• [YOUR ASSIGNMENT]: Every line that contains the word "none" is to be copied from the listing.

• [DATA PROVIDED]:

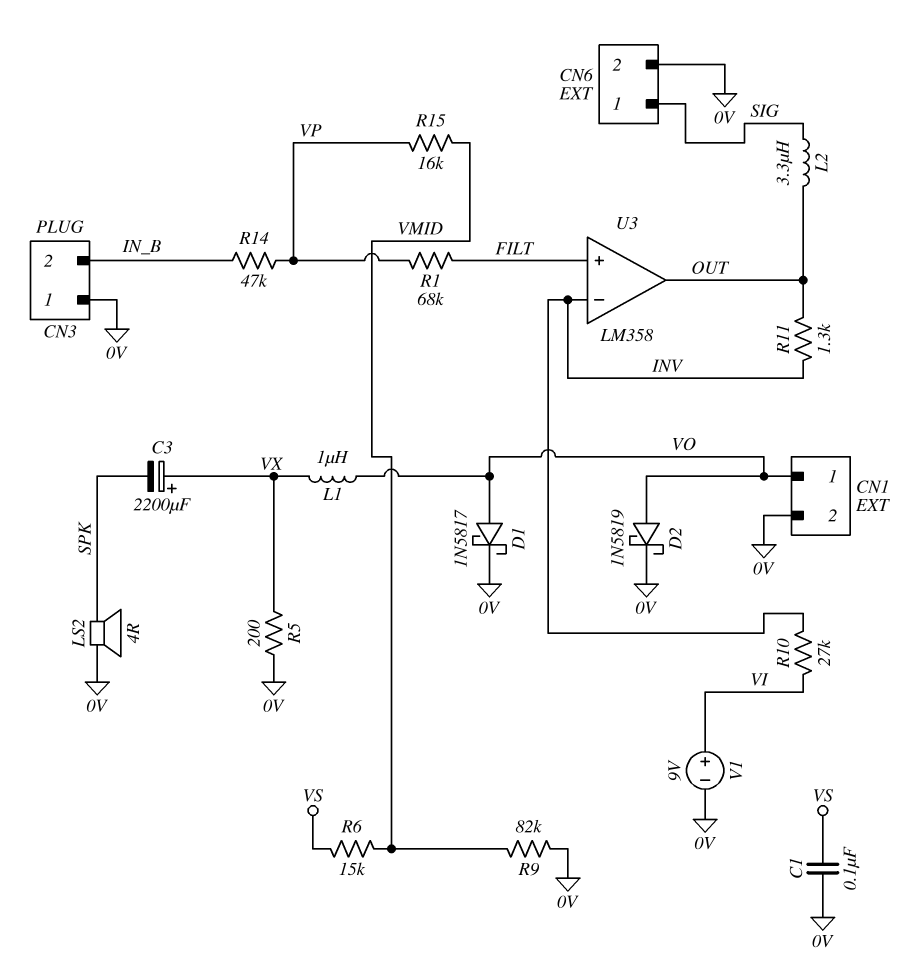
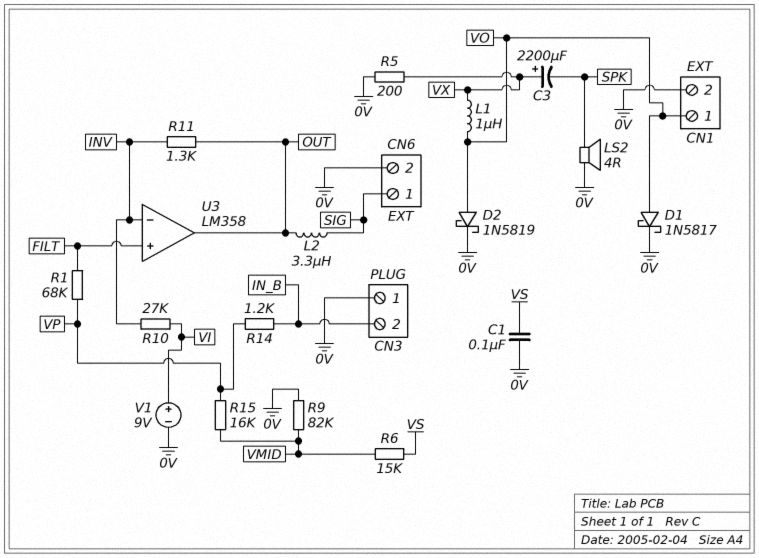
R14: 47k (IN_B, VP) -> 1.2k (IN_B, VP)

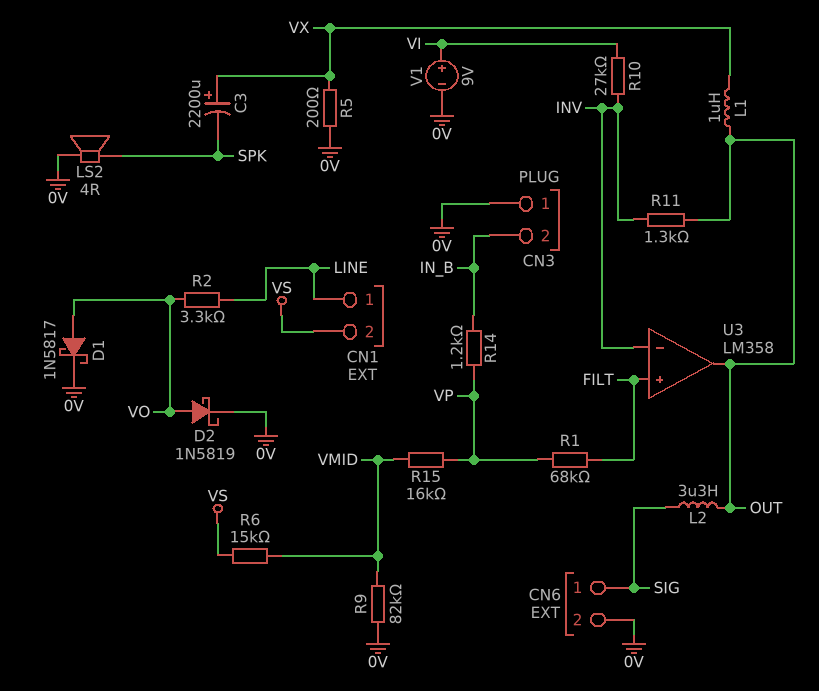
C1: 100nF (0V, VS) -> none
CN1 pin 1: VO -> LINE
CN1 pin 2: 0V -> VS
L1: 1uH (VO, VX) -> 1uH (OUT, VX)
R2: none -> 3.3k (LINE, VO)

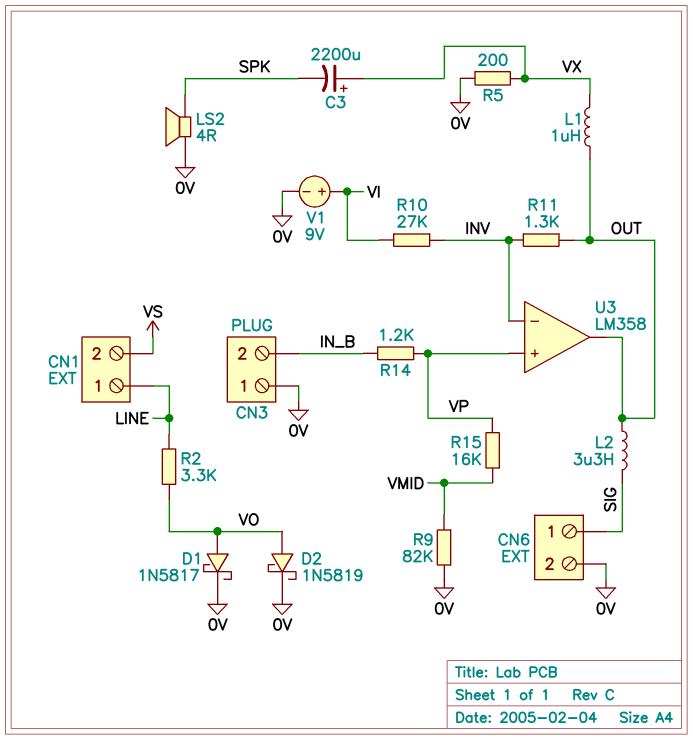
R1: 68k (FILT, VP) -> none
R6: 15k (VMID, VS) -> none
U3 pin in+: FILT -> VP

• [SOLVED PROBLEM]:
C1: 100nF (0V, VS) -> none
R2: none -> 3.3k (LINE, VO)
R1: 68k (FILT, VP) -> none
R6: 15k (VMID, VS) -> none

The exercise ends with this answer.